►

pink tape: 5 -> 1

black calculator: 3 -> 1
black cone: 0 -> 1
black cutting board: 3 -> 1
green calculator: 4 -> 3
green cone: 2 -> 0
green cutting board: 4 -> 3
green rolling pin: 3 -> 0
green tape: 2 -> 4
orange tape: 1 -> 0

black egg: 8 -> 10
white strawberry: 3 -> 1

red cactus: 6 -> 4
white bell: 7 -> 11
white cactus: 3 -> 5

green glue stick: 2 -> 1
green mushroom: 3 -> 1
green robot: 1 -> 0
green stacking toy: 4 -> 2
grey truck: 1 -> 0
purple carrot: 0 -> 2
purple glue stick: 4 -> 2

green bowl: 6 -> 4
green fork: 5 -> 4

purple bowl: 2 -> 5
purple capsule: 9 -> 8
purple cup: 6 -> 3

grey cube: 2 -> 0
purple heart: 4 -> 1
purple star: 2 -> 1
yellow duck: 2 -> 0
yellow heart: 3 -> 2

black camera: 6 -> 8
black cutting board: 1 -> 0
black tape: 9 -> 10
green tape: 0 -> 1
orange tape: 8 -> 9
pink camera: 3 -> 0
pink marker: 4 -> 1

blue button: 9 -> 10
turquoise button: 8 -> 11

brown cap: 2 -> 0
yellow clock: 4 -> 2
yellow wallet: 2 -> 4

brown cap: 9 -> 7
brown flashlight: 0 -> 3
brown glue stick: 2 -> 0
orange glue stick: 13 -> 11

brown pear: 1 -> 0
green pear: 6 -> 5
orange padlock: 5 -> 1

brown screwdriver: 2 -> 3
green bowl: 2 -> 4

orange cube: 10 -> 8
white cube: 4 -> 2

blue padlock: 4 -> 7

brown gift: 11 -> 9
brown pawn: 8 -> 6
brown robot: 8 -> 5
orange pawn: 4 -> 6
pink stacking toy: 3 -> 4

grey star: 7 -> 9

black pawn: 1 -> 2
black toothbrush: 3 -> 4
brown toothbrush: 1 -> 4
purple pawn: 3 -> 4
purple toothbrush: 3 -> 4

◄

— Prompt —
Word for word, transcribe each record.

— Answer for the task —
pink tape: 5 -> 1

black calculator: 3 -> 1
black cone: 0 -> 1
black cutting board: 3 -> 1
green calculator: 4 -> 3
green cone: 2 -> 0
green cutting board: 4 -> 3
green rolling pin: 3 -> 0
green tape: 2 -> 4
orange tape: 1 -> 0

black egg: 8 -> 10
white strawberry: 3 -> 1

red cactus: 6 -> 4
white bell: 7 -> 11
white cactus: 3 -> 5

green glue stick: 2 -> 1
green mushroom: 3 -> 1
green robot: 1 -> 0
green stacking toy: 4 -> 2
grey truck: 1 -> 0
purple carrot: 0 -> 2
purple glue stick: 4 -> 2

green bowl: 6 -> 4
green fork: 5 -> 4

purple bowl: 2 -> 5
purple capsule: 9 -> 8
purple cup: 6 -> 3

grey cube: 2 -> 0
purple heart: 4 -> 1
purple star: 2 -> 1
yellow duck: 2 -> 0
yellow heart: 3 -> 2

black camera: 6 -> 8
black cutting board: 1 -> 0
black tape: 9 -> 10
green tape: 0 -> 1
orange tape: 8 -> 9
pink camera: 3 -> 0
pink marker: 4 -> 1

blue button: 9 -> 10
turquoise button: 8 -> 11

brown cap: 2 -> 0
yellow clock: 4 -> 2
yellow wallet: 2 -> 4

brown cap: 9 -> 7
brown flashlight: 0 -> 3
brown glue stick: 2 -> 0
orange glue stick: 13 -> 11

brown pear: 1 -> 0
green pear: 6 -> 5
orange padlock: 5 -> 1

brown screwdriver: 2 -> 3
green bowl: 2 -> 4

orange cube: 10 -> 8
white cube: 4 -> 2

blue padlock: 4 -> 7

brown gift: 11 -> 9
brown pawn: 8 -> 6
brown robot: 8 -> 5
orange pawn: 4 -> 6
pink stacking toy: 3 -> 4

grey star: 7 -> 9

black pawn: 1 -> 2
black toothbrush: 3 -> 4
brown toothbrush: 1 -> 4
purple pawn: 3 -> 4
purple toothbrush: 3 -> 4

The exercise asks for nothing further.